Convert the lines below into a JSON list of strings, one string per line, omitting any blank lines.
======== Records supplied
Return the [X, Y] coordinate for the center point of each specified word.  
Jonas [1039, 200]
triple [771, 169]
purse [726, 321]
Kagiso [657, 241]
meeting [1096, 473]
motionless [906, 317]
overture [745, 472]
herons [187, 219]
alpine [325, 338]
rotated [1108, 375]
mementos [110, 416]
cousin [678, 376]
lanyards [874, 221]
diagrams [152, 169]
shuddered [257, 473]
================
Full answer:
[
  "Return the [X, Y] coordinate for the center point of each specified word.  ",
  "Jonas [1039, 200]",
  "triple [771, 169]",
  "purse [726, 321]",
  "Kagiso [657, 241]",
  "meeting [1096, 473]",
  "motionless [906, 317]",
  "overture [745, 472]",
  "herons [187, 219]",
  "alpine [325, 338]",
  "rotated [1108, 375]",
  "mementos [110, 416]",
  "cousin [678, 376]",
  "lanyards [874, 221]",
  "diagrams [152, 169]",
  "shuddered [257, 473]"
]